Task goal ▸ Among the entries below, find the line with "CN3 pin 1: +12V -> GND", then quote it and each following line up to and including the line with "U14: NOT (in", and nothing else.

Data records ▸
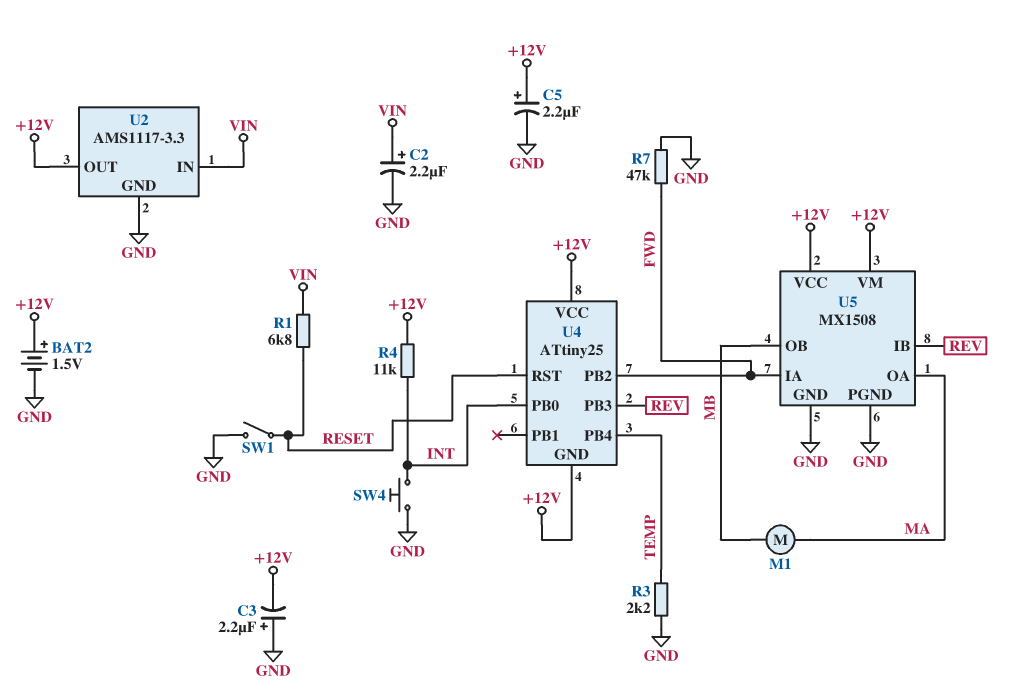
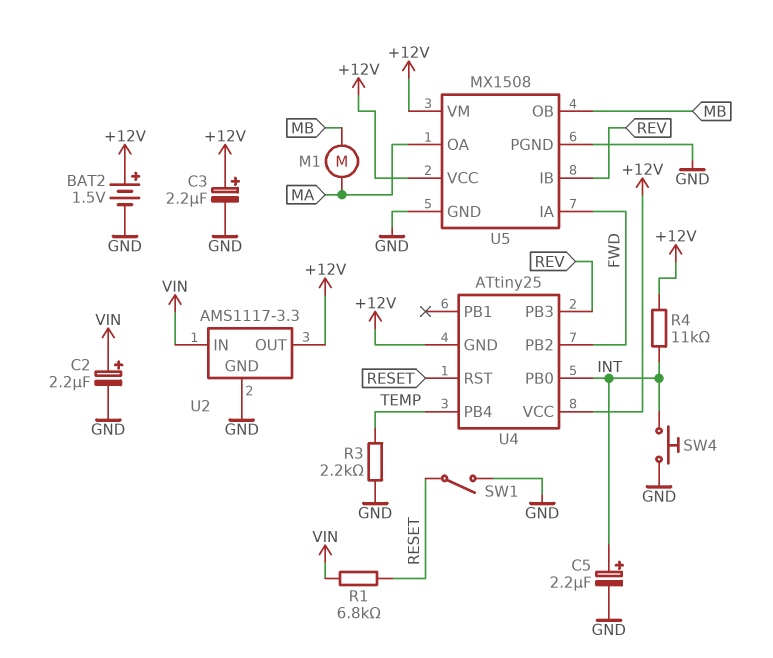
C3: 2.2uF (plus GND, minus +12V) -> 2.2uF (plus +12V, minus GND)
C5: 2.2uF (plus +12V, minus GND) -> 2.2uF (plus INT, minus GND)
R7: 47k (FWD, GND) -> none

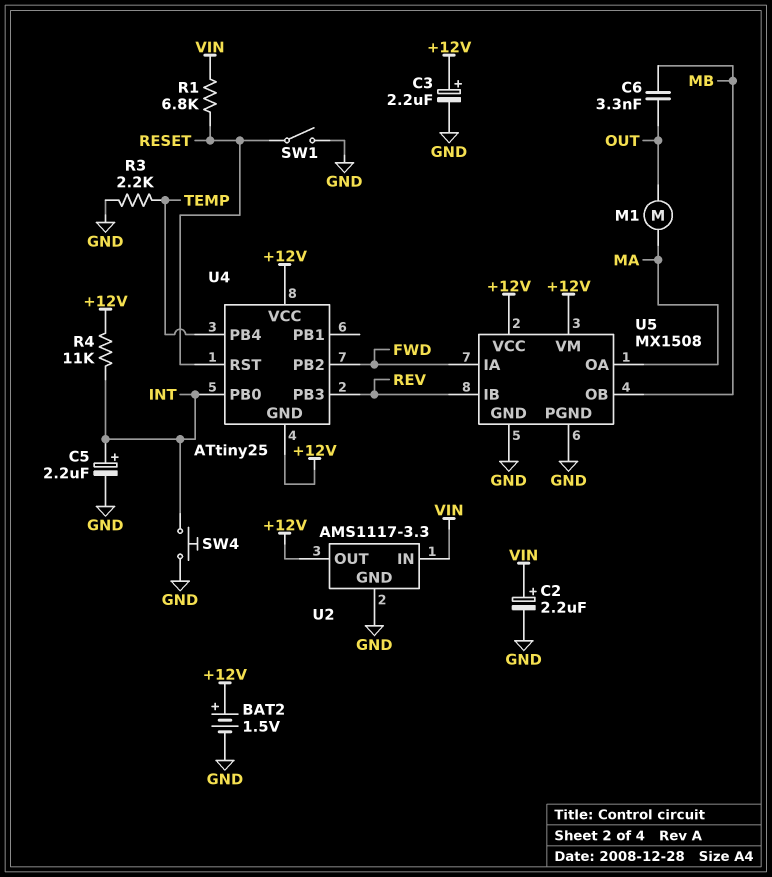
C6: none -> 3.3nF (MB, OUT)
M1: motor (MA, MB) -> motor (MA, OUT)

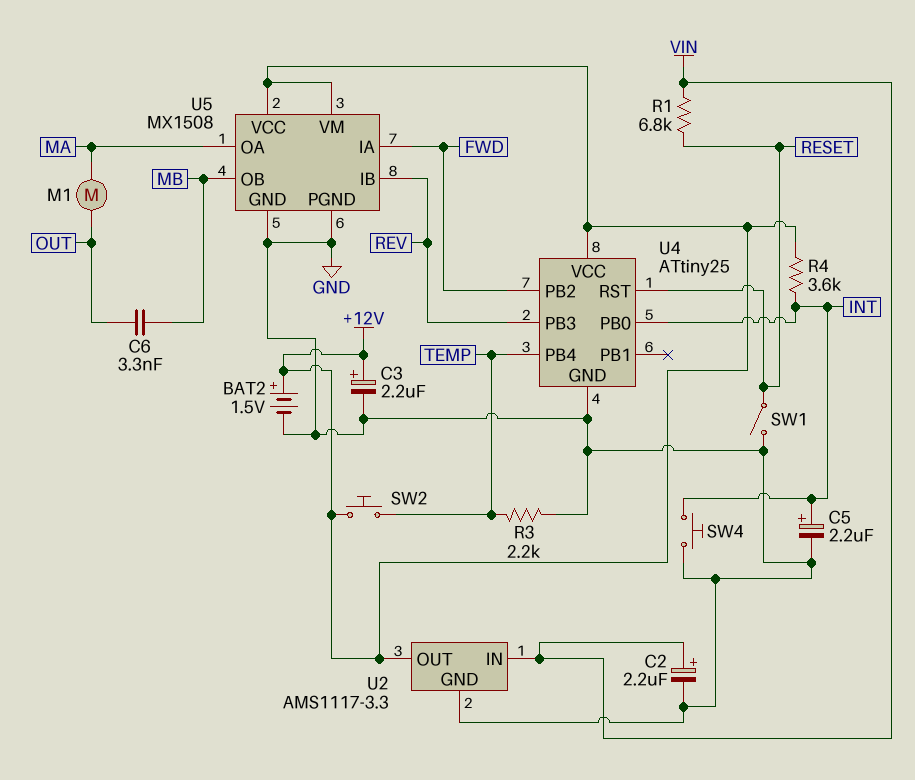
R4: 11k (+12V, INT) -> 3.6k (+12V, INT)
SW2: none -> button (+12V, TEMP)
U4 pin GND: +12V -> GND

--

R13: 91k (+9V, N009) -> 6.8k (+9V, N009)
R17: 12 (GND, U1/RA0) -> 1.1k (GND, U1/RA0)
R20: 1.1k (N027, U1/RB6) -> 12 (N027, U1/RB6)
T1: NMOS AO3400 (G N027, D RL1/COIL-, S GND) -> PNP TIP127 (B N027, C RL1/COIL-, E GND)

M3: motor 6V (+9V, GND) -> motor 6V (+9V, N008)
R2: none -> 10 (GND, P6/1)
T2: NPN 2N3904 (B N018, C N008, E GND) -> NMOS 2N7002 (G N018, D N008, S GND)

* * *

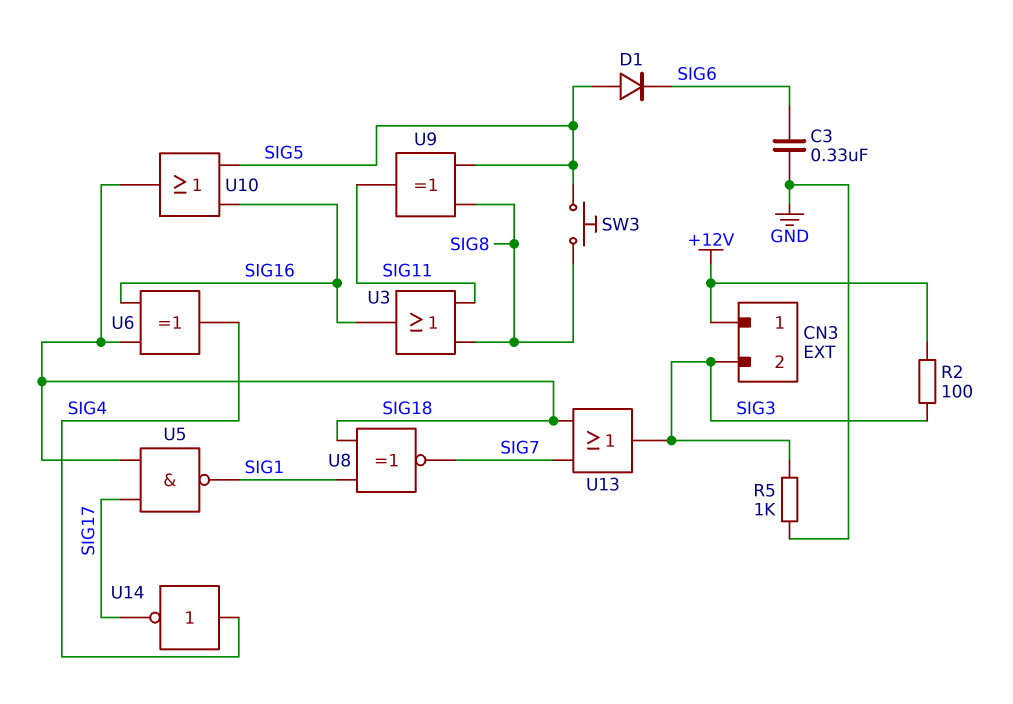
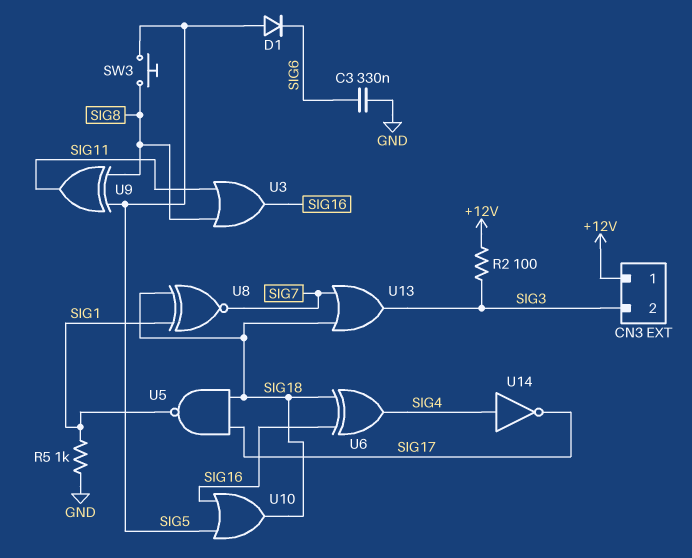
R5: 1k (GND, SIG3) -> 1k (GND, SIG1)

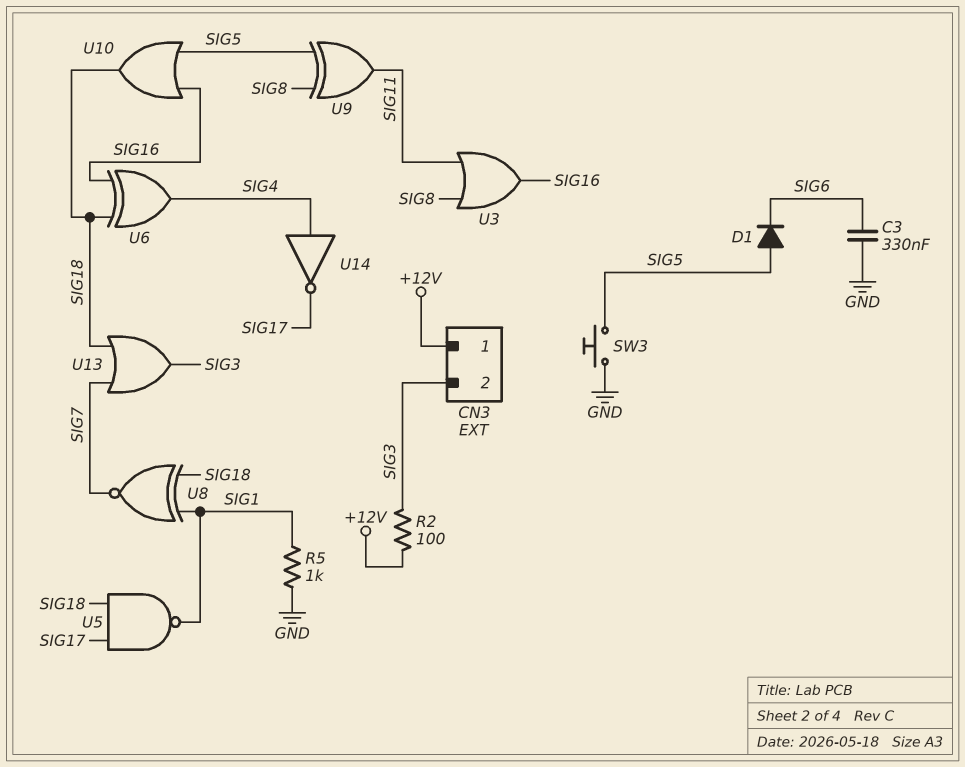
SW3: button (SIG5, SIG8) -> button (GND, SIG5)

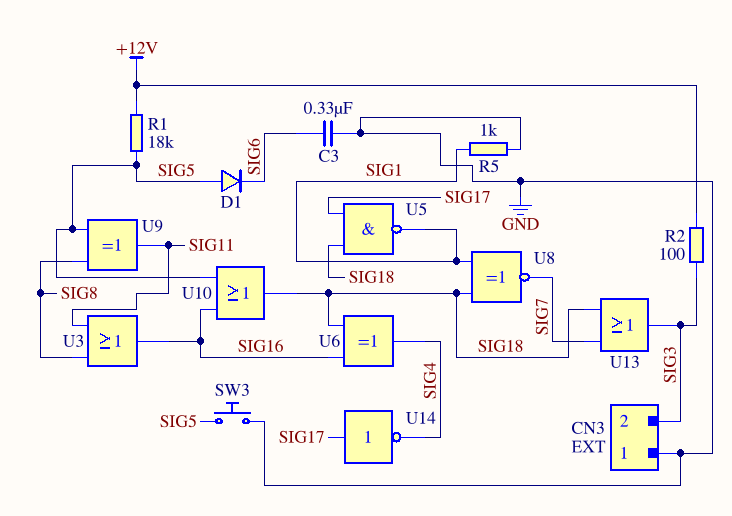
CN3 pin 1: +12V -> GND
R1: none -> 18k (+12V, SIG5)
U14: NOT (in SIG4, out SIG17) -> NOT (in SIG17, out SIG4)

Exercise answer ▸
CN3 pin 1: +12V -> GND
R1: none -> 18k (+12V, SIG5)
U14: NOT (in SIG4, out SIG17) -> NOT (in SIG17, out SIG4)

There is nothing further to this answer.